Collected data
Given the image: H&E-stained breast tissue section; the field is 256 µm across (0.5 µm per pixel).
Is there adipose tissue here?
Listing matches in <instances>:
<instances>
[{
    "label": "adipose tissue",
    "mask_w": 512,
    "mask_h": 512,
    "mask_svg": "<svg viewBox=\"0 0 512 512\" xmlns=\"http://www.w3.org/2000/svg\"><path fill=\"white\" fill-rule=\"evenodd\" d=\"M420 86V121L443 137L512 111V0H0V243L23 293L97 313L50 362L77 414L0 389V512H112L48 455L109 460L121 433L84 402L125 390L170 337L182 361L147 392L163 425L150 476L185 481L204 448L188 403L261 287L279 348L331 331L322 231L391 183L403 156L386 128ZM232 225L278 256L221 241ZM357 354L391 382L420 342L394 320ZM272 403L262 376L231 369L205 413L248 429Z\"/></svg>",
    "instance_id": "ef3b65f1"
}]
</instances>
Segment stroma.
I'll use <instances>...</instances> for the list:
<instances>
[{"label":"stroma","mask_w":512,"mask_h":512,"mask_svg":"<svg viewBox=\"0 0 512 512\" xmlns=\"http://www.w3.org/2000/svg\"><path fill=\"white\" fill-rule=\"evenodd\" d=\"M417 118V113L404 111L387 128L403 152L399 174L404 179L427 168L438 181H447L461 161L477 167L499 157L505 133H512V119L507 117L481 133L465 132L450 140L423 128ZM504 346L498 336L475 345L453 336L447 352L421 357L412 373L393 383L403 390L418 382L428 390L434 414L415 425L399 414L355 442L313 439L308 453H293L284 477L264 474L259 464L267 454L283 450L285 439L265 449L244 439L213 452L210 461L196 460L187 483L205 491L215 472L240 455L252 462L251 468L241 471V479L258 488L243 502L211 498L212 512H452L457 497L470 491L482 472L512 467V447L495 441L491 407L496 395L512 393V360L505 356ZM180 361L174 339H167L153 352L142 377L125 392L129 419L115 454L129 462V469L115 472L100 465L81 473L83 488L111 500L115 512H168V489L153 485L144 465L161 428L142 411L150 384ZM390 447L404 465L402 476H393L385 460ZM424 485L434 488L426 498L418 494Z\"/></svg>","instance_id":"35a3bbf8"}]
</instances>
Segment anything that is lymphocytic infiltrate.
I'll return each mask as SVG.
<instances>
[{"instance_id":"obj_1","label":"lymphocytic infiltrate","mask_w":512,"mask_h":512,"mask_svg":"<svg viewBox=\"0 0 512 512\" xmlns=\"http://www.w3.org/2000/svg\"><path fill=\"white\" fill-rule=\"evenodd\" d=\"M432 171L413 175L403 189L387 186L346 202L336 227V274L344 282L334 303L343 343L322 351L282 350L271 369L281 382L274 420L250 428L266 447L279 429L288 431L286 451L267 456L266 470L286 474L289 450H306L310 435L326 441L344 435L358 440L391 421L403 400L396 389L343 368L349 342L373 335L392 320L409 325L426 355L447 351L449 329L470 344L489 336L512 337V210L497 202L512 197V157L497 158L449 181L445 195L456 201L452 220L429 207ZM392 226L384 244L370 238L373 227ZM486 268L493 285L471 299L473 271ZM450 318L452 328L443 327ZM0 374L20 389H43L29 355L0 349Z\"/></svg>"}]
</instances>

* _THE TASK_:
Copy every line that includes the string "adipose" from the material above.

* _RESPONSE FOR THIS EXERCISE_:
Is there adipose tissue here?
    "label": "adipose tissue",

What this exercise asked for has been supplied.